Dataset entries
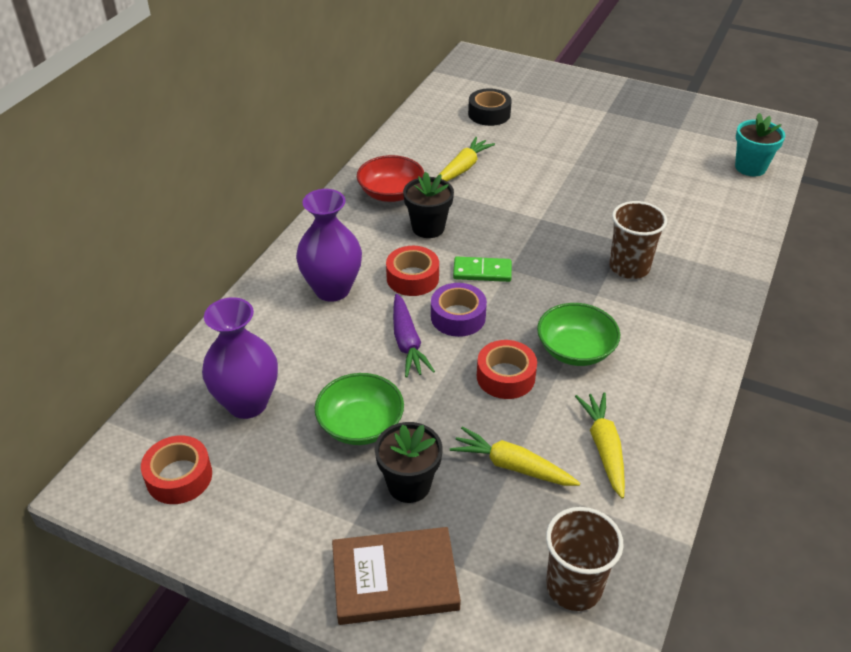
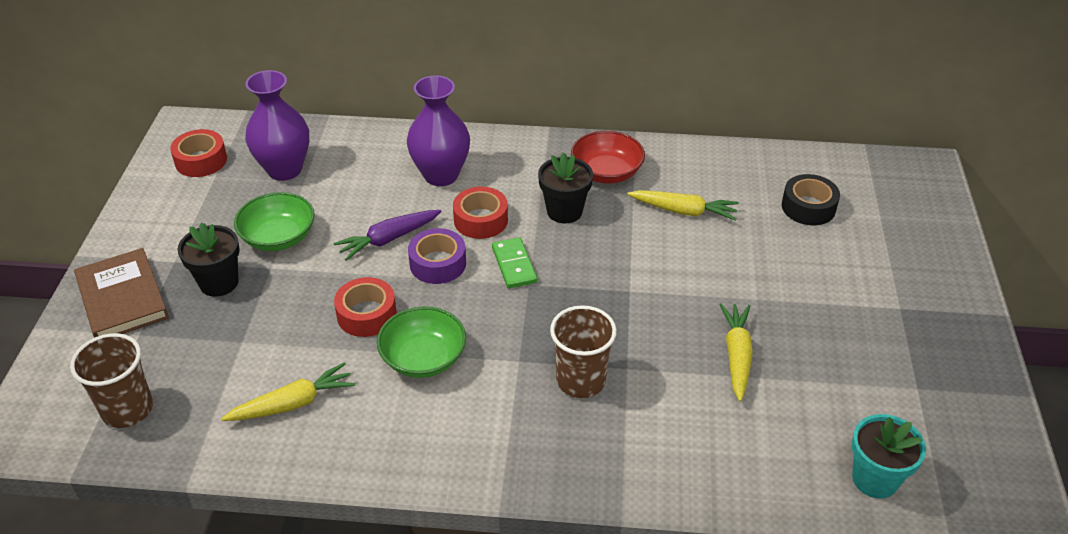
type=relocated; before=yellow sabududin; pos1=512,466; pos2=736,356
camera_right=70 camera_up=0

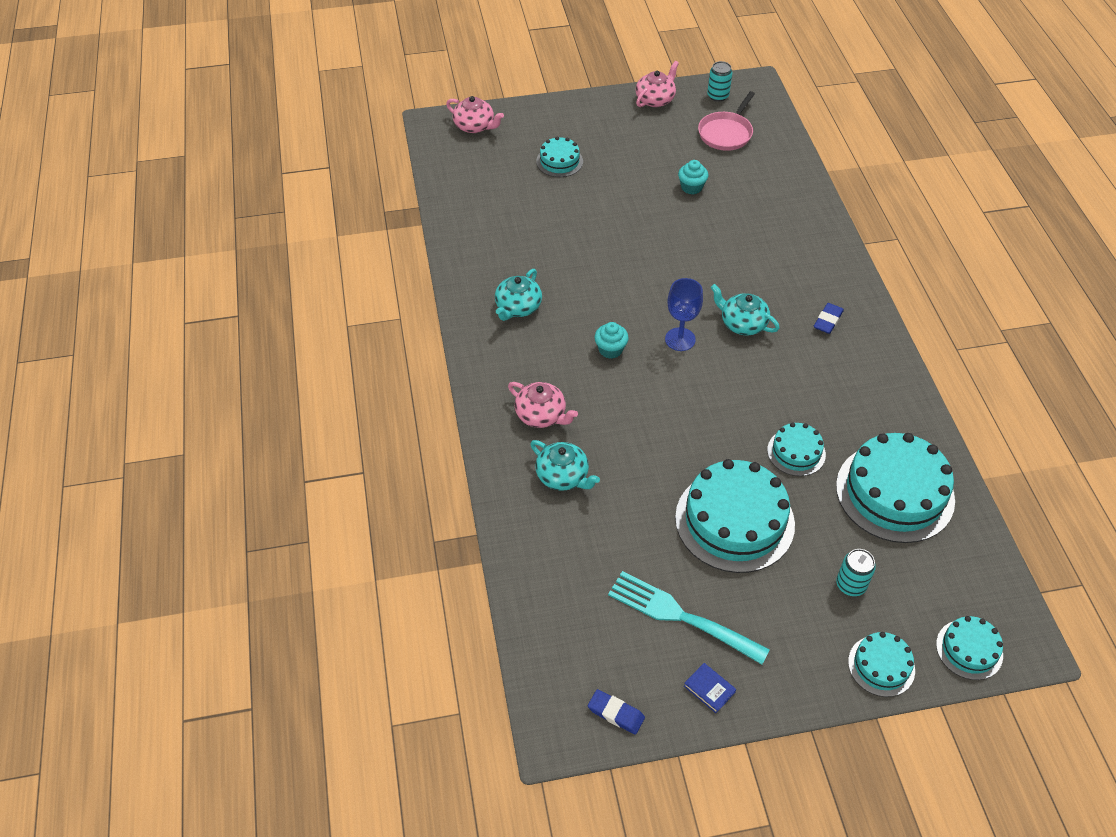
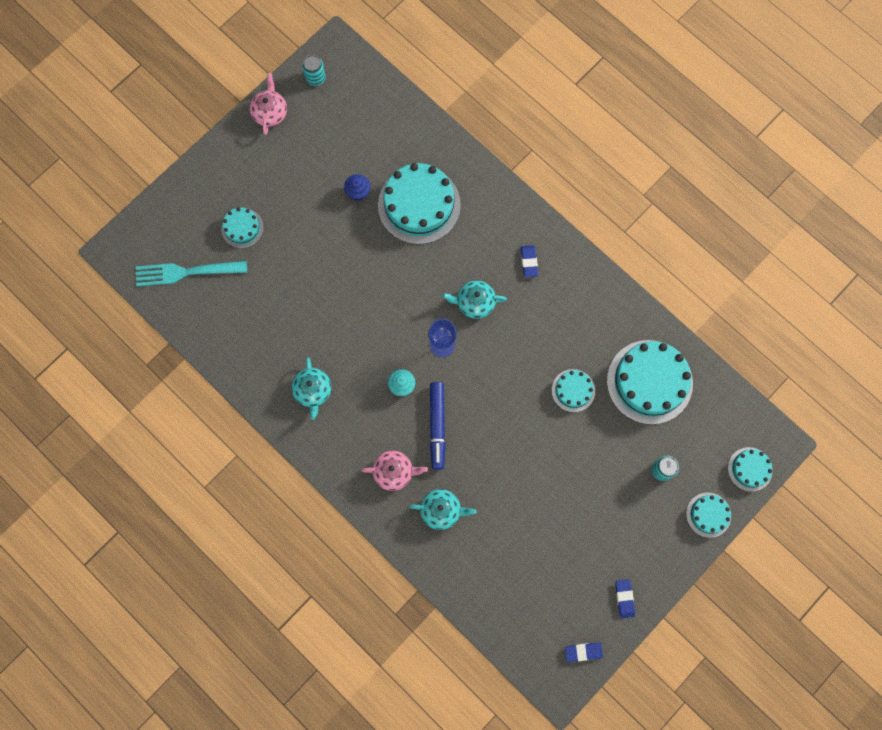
type=missing; before=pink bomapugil; pos1=726,133
type=missing; before=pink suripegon; pos1=475,126
type=colour; before=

▶ [Task objective]:
Word for word, repeat all of the entries above, leaving out the pictures.

▶ [Answer area]:
type=relocated; before=yellow sabududin; pos1=512,466; pos2=736,356
camera_right=70 camera_up=0

type=missing; before=pink bomapugil; pos1=726,133
type=missing; before=pink suripegon; pos1=475,126
type=colour; before=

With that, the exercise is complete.